Records supplied:
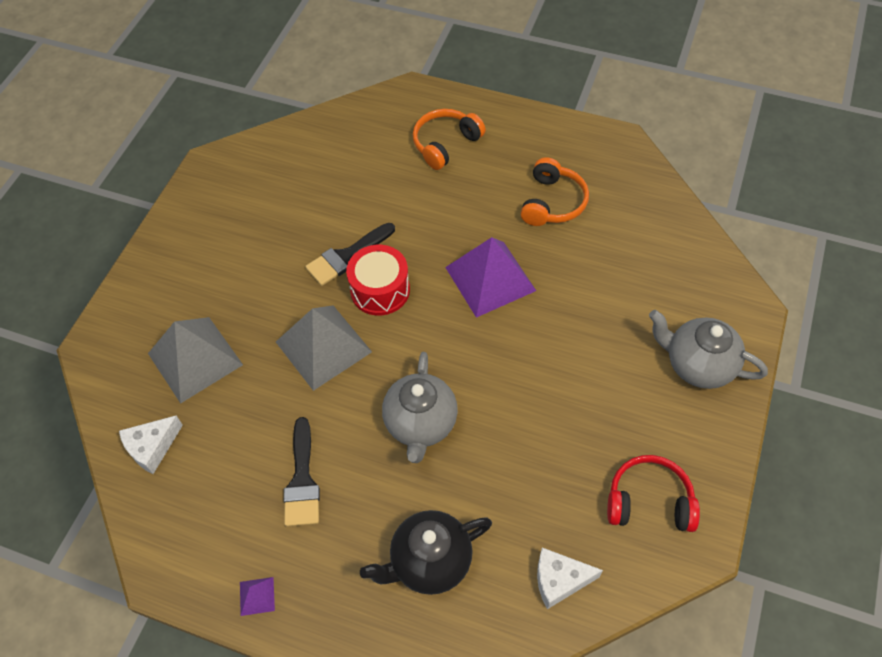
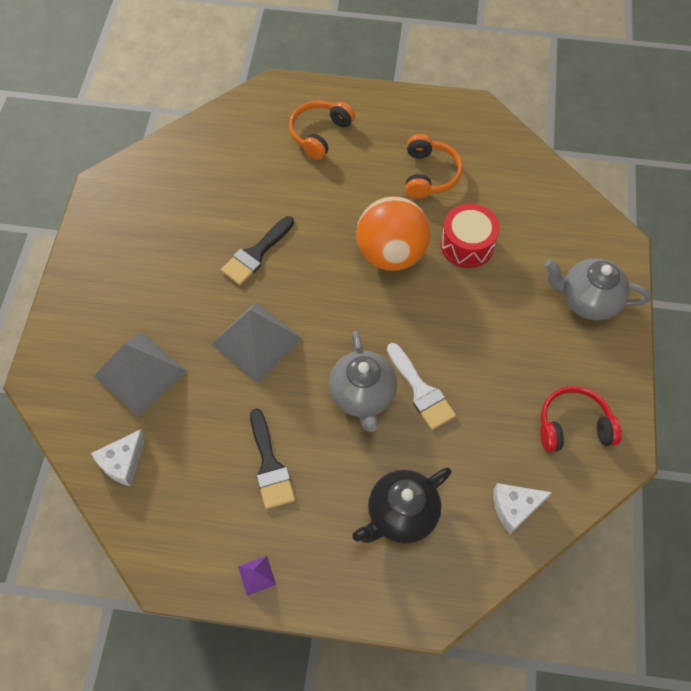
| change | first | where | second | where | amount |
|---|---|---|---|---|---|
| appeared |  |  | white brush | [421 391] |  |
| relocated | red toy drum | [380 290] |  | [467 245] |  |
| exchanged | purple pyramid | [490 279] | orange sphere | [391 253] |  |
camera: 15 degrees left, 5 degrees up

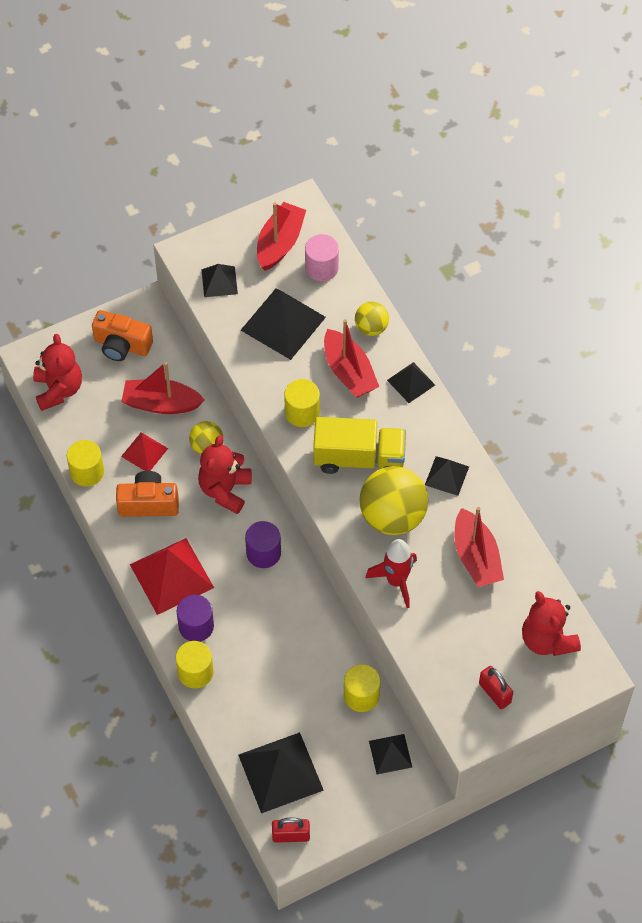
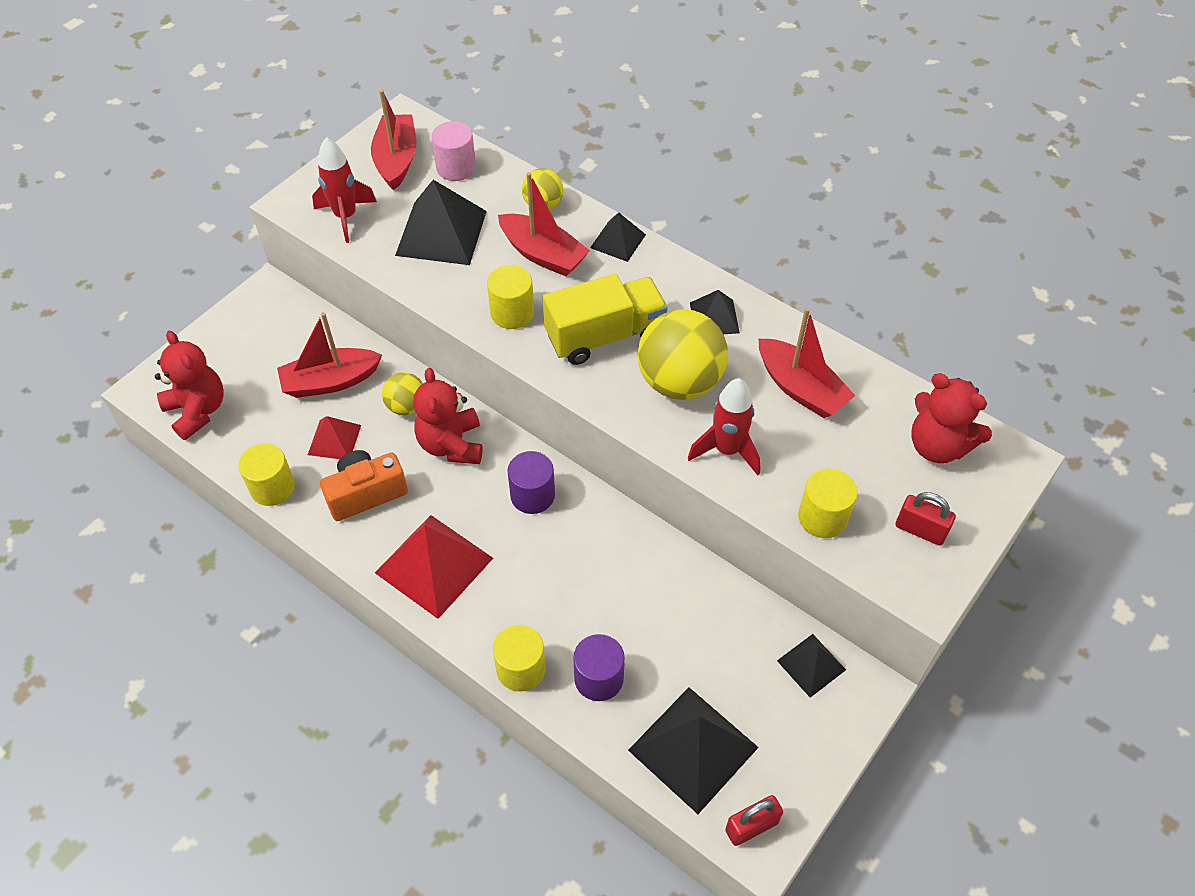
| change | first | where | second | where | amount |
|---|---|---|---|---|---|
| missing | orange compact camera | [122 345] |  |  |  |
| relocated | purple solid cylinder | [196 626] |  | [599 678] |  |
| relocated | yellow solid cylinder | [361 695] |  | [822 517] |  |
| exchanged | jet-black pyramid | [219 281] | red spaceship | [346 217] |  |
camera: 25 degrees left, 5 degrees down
* * *
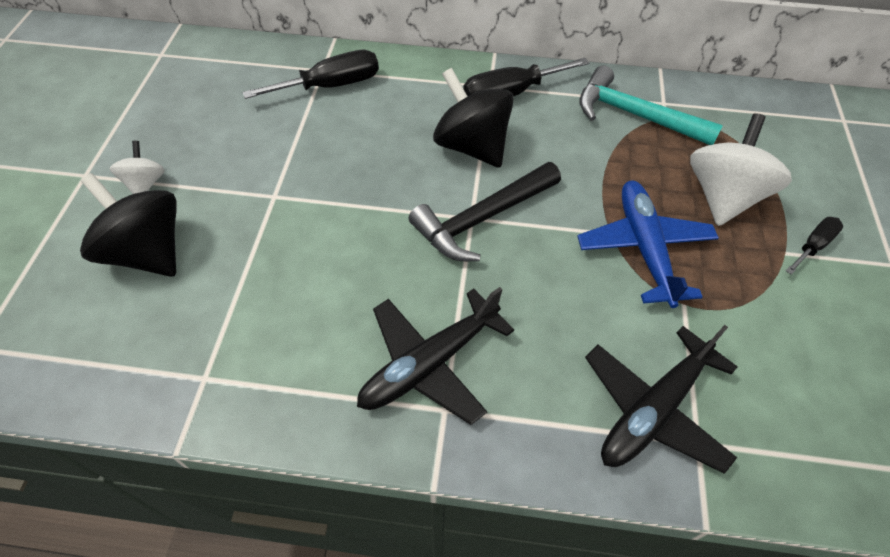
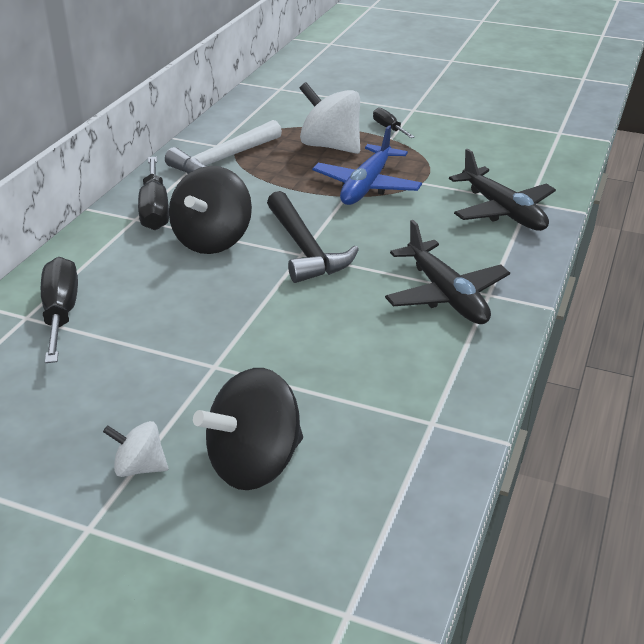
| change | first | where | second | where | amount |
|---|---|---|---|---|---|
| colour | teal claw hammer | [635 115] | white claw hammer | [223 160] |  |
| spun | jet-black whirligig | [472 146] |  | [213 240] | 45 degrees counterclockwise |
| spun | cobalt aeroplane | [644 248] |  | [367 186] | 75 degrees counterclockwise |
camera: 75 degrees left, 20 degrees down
---
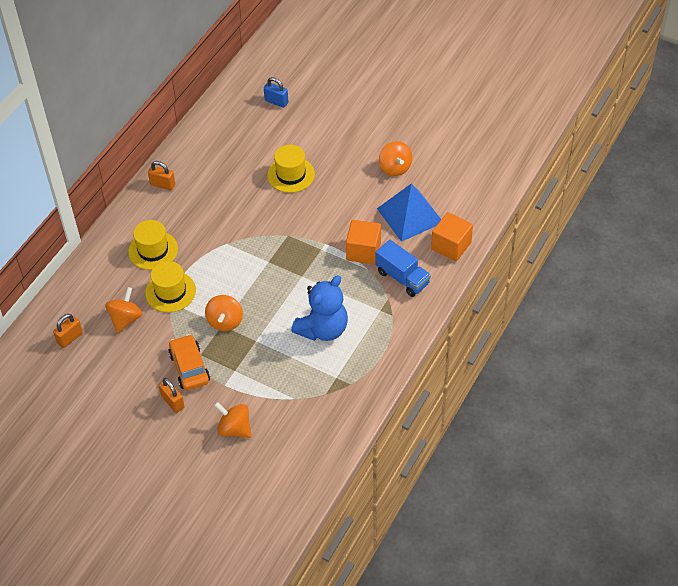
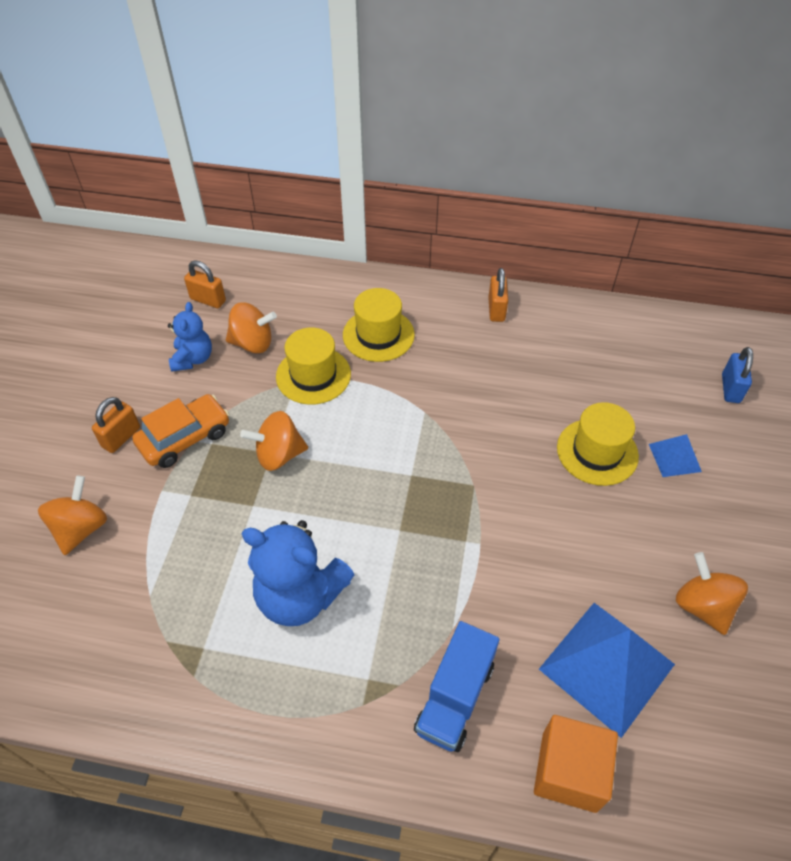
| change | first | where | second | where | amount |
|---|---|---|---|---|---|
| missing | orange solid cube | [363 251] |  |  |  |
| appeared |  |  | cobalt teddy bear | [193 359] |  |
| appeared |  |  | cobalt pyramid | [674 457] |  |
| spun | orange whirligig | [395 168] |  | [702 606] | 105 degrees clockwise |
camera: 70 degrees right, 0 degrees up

Activity: Word for word, restate the lines of the data above that fall between the line holding "white brush |" and the line holding "exchanged | purple", inclusive, and no other lines.

Exercise solution:
| appeared |  |  | white brush | [421 391] |  |
| relocated | red toy drum | [380 290] |  | [467 245] |  |
| exchanged | purple pyramid | [490 279] | orange sphere | [391 253] |  |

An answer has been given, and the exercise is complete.